Dataset excerpts:
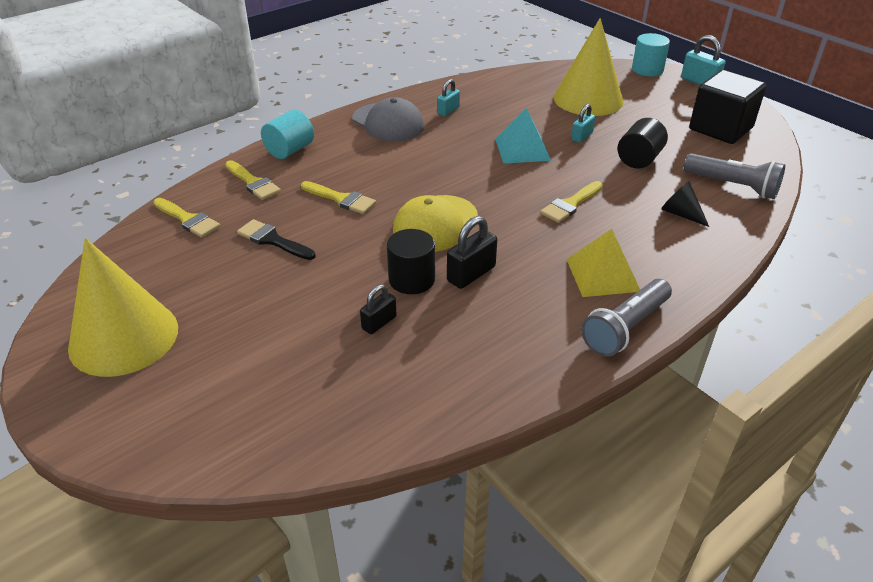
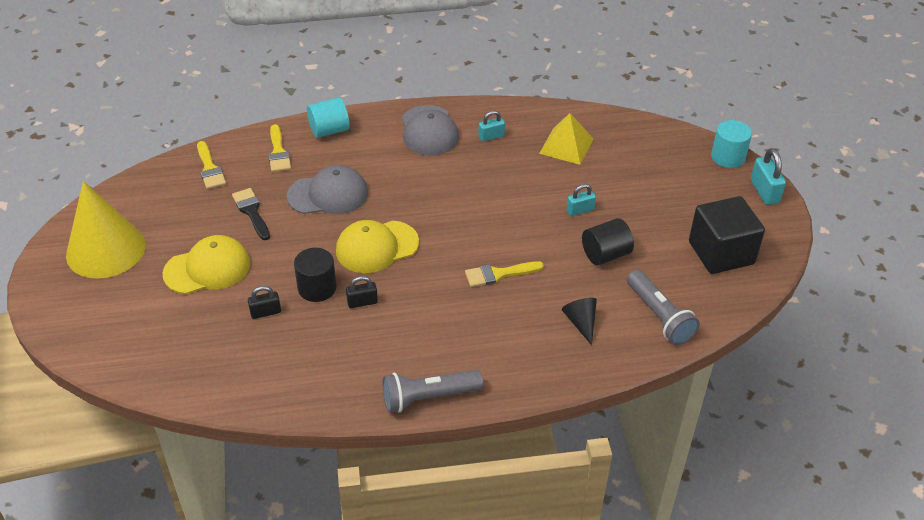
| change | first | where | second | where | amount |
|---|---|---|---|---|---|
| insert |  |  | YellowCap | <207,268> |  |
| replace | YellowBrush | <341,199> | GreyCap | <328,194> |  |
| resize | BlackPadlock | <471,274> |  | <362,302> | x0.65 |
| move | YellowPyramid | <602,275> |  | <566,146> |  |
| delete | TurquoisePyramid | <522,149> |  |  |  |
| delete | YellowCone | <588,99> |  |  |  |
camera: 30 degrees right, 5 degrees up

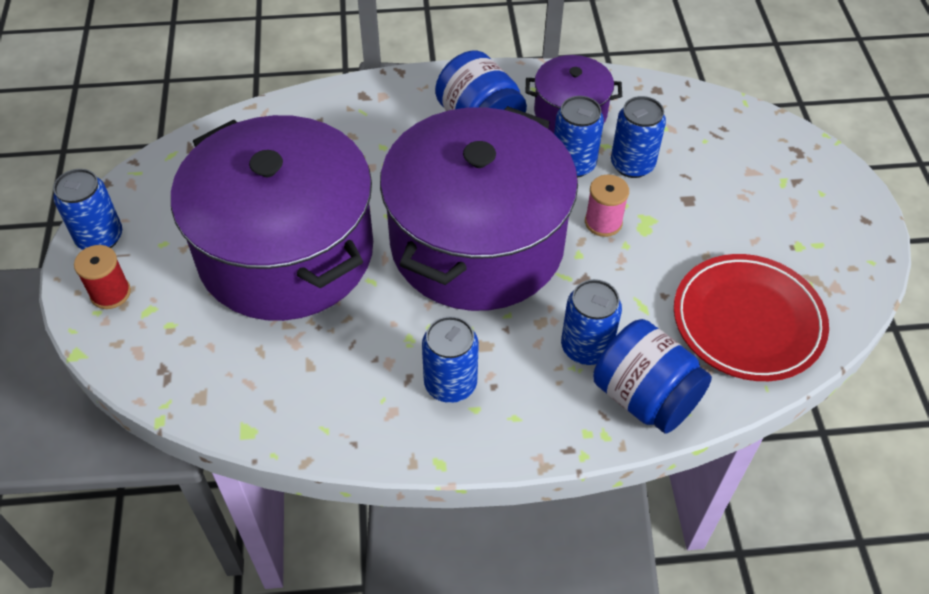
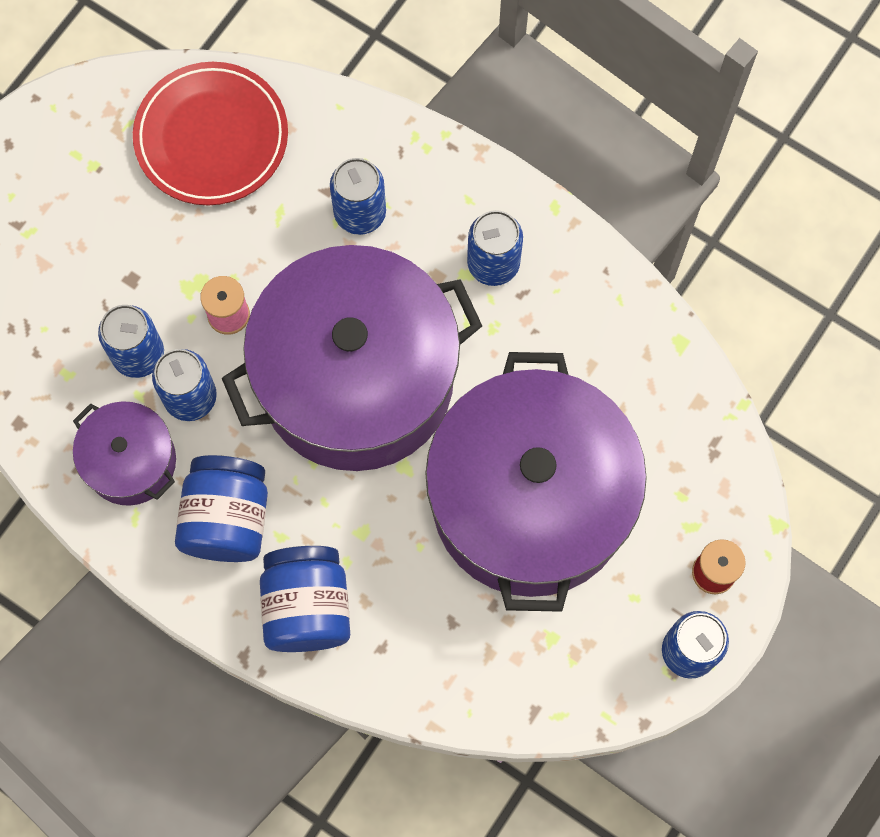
| change | first | where | second | where | amount |
|---|---|---|---|---|---|
| move | BlueJar | <645,397> |  | <307,607> |  |
camera: 140 degrees left, 20 degrees up

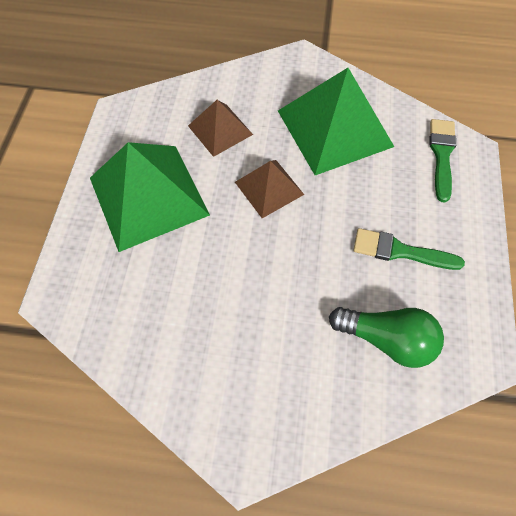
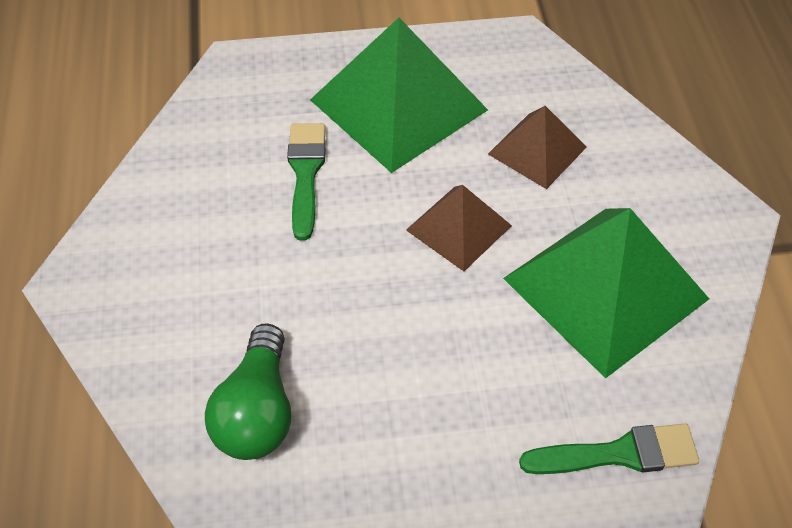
| change | first | where | second | where | amount |
|---|---|---|---|---|---|
| move | GreenBrush | <400,251> |  | <305,173> |  |
camera: 75 degrees right, 10 degrees down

Activity
Please make an exact copy of the lines above from the line with "<362,302> | x0.65 |" through the line with "delete | YellowCone", both ends included.

Completed task
| resize | BlackPadlock | <471,274> |  | <362,302> | x0.65 |
| move | YellowPyramid | <602,275> |  | <566,146> |  |
| delete | TurquoisePyramid | <522,149> |  |  |  |
| delete | YellowCone | <588,99> |  |  |  |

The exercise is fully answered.